- **Request**
Exactly as written, set down the lines from the top of the entries through the line bearing "(494, 172) = (730, 390): grey", with every picture left out.

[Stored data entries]
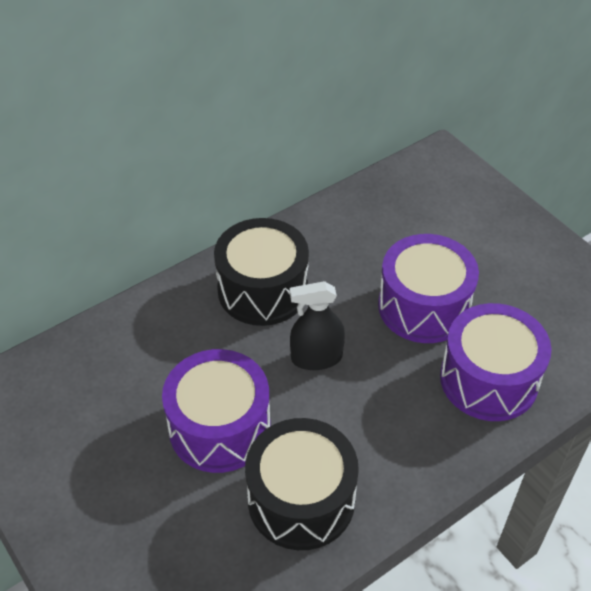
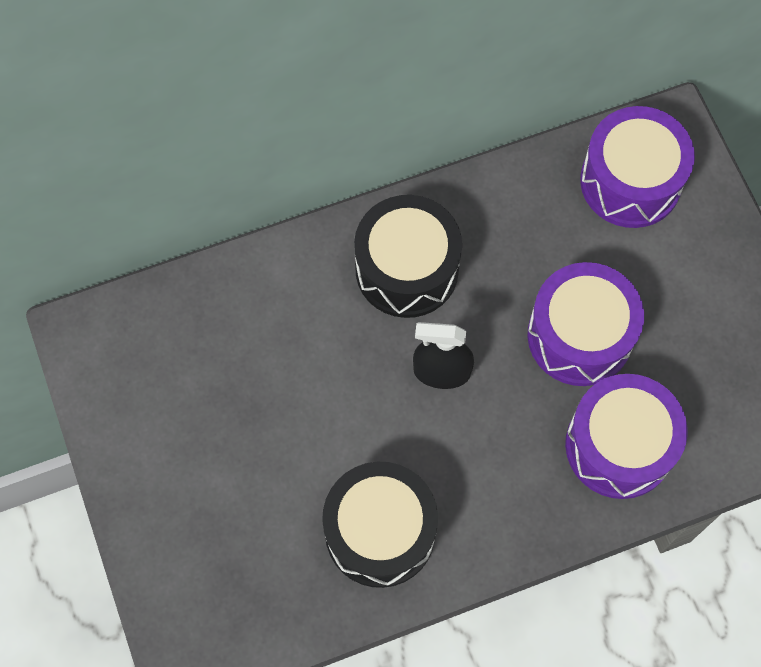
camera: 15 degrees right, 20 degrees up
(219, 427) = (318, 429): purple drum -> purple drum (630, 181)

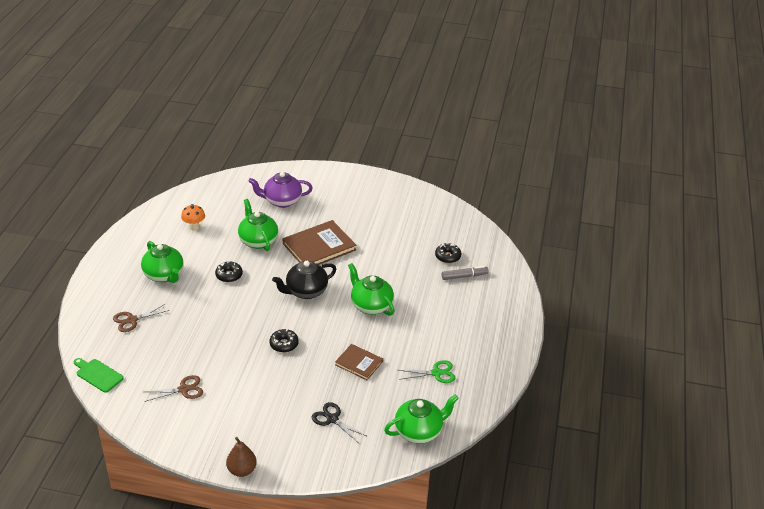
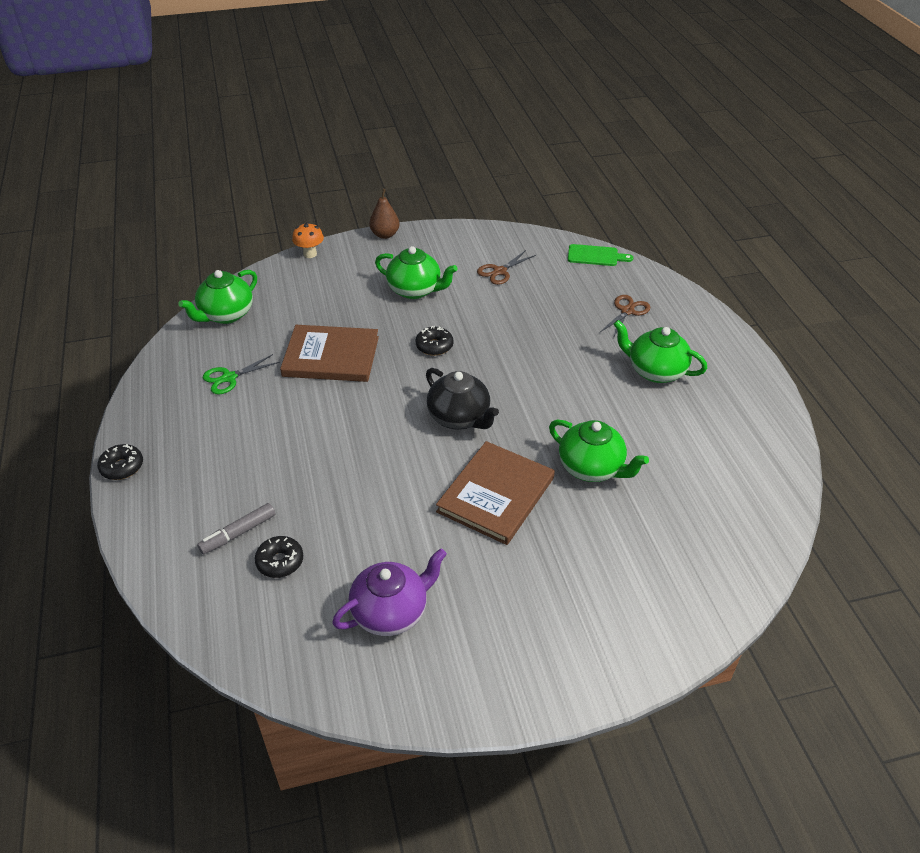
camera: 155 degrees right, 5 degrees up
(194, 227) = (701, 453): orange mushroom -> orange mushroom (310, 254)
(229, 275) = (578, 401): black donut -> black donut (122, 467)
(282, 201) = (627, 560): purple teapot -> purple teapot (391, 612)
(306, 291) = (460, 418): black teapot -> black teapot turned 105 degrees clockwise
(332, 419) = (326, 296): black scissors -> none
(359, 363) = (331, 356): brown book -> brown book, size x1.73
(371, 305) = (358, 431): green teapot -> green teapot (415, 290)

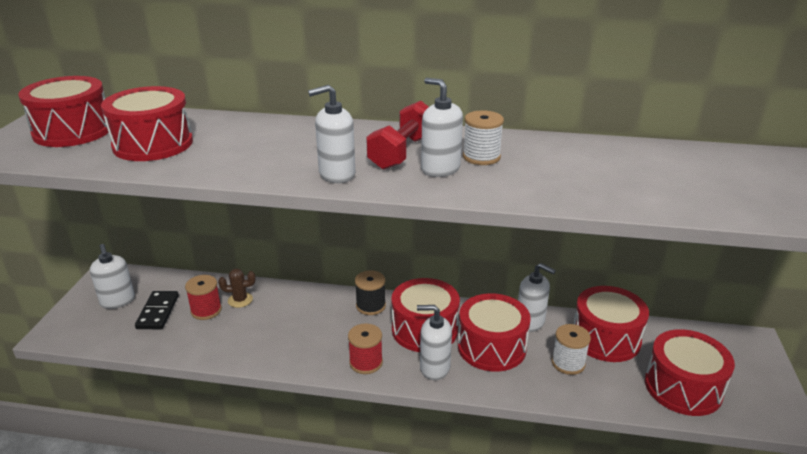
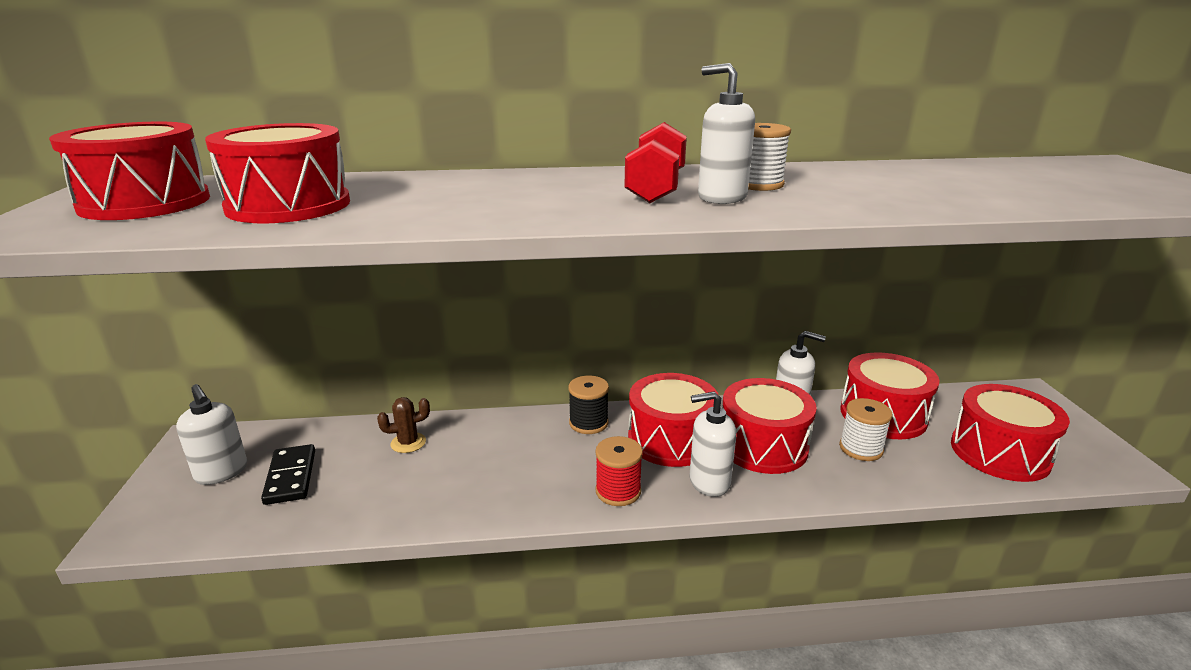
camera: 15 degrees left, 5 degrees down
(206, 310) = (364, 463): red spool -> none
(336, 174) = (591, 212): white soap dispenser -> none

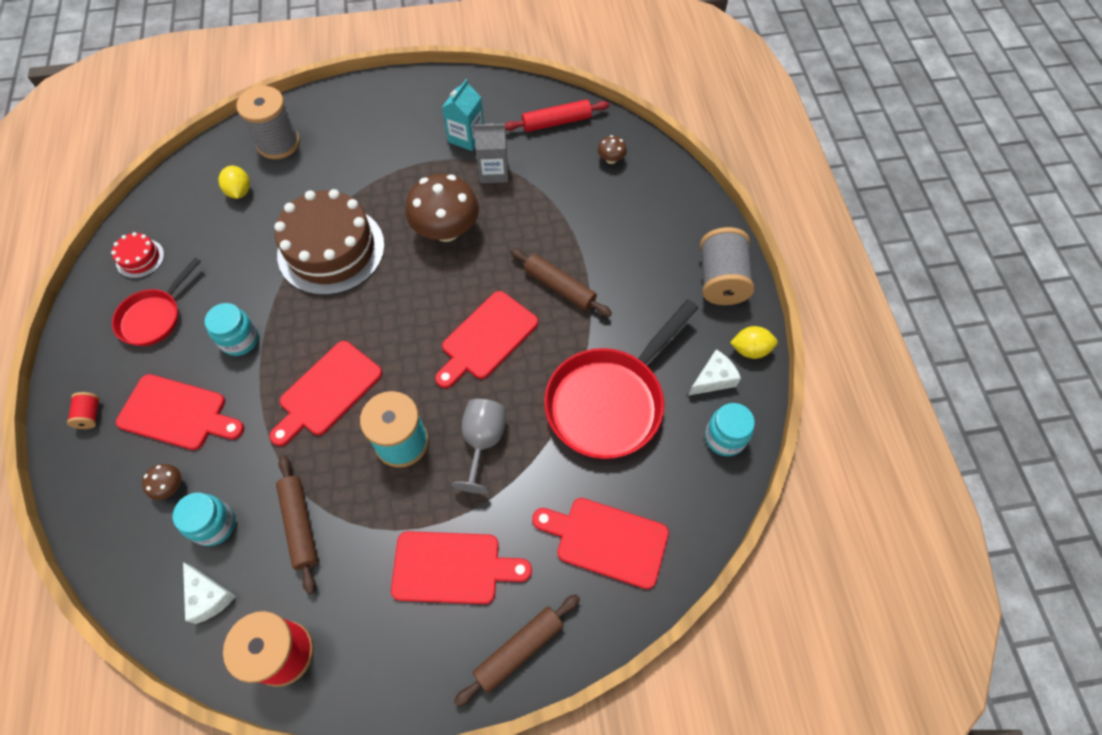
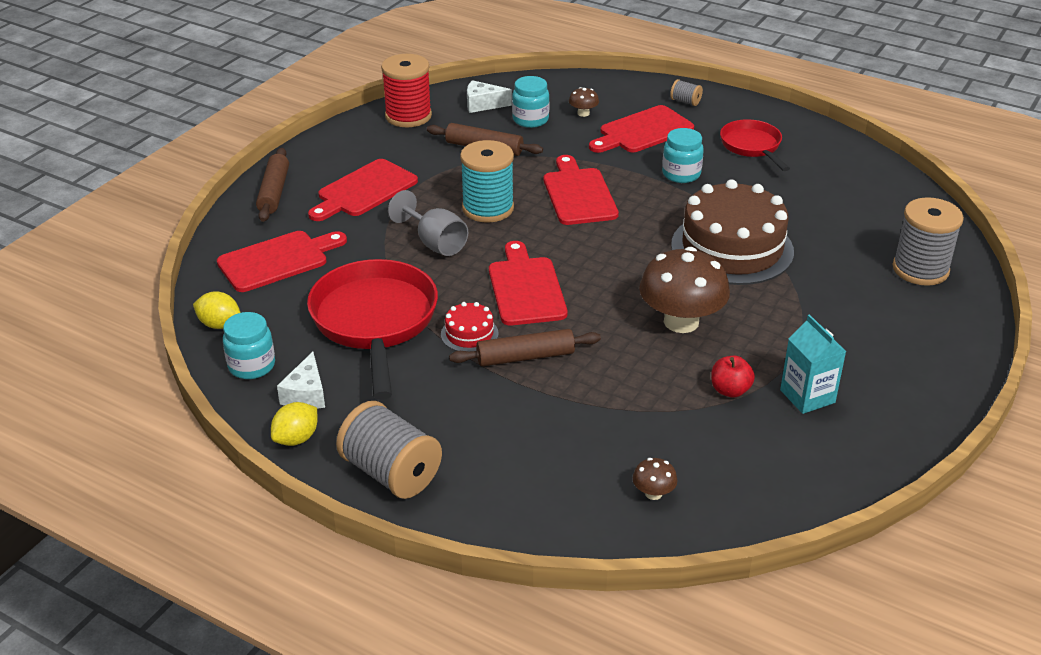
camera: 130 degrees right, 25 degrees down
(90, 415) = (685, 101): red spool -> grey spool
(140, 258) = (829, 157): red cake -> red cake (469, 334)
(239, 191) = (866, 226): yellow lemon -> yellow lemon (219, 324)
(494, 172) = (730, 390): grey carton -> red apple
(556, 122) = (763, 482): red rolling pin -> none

- **Finished exercise**
camera: 15 degrees right, 20 degrees up
(219, 427) = (318, 429): purple drum -> purple drum (630, 181)

camera: 155 degrees right, 5 degrees up
(194, 227) = (701, 453): orange mushroom -> orange mushroom (310, 254)
(229, 275) = (578, 401): black donut -> black donut (122, 467)
(282, 201) = (627, 560): purple teapot -> purple teapot (391, 612)
(306, 291) = (460, 418): black teapot -> black teapot turned 105 degrees clockwise
(332, 419) = (326, 296): black scissors -> none
(359, 363) = (331, 356): brown book -> brown book, size x1.73
(371, 305) = (358, 431): green teapot -> green teapot (415, 290)

camera: 15 degrees left, 5 degrees down
(206, 310) = (364, 463): red spool -> none
(336, 174) = (591, 212): white soap dispenser -> none

camera: 130 degrees right, 25 degrees down
(90, 415) = (685, 101): red spool -> grey spool
(140, 258) = (829, 157): red cake -> red cake (469, 334)
(239, 191) = (866, 226): yellow lemon -> yellow lemon (219, 324)
(494, 172) = (730, 390): grey carton -> red apple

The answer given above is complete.